-- START OF Supplied material --

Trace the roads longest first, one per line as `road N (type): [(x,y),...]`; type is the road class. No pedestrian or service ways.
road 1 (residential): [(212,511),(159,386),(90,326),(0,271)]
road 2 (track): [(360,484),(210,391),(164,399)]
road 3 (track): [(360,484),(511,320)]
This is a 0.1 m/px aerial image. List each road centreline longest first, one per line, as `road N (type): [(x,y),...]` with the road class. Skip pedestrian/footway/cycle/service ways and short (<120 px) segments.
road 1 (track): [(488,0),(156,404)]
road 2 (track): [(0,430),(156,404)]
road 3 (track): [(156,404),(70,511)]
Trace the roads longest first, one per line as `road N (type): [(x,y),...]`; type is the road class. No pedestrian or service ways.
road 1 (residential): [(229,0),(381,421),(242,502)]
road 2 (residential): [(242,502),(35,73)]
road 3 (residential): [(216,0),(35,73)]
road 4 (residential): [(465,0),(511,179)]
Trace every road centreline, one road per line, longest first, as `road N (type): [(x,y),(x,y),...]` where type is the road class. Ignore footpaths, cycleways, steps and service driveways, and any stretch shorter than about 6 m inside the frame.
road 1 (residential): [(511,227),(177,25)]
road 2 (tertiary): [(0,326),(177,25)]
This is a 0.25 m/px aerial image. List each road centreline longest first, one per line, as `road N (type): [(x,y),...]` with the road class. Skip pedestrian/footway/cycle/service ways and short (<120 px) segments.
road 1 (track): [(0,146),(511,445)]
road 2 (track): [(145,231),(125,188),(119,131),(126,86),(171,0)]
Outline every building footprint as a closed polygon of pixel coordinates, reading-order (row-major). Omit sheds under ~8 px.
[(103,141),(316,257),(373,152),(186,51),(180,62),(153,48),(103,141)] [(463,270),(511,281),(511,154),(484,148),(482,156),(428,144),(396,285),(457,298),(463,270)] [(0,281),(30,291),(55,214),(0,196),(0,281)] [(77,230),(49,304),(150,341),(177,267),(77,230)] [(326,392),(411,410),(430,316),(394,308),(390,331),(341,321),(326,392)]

-- END OF Supplied material --

Return, verbatim, every line from the first one through the line containing "road 3 (track): [(360,484),(511,320)]", including both of those lines.

Trace the roads longest first, one per line as `road N (type): [(x,y),...]`; type is the road class. No pedestrian or service ways.
road 1 (residential): [(212,511),(159,386),(90,326),(0,271)]
road 2 (track): [(360,484),(210,391),(164,399)]
road 3 (track): [(360,484),(511,320)]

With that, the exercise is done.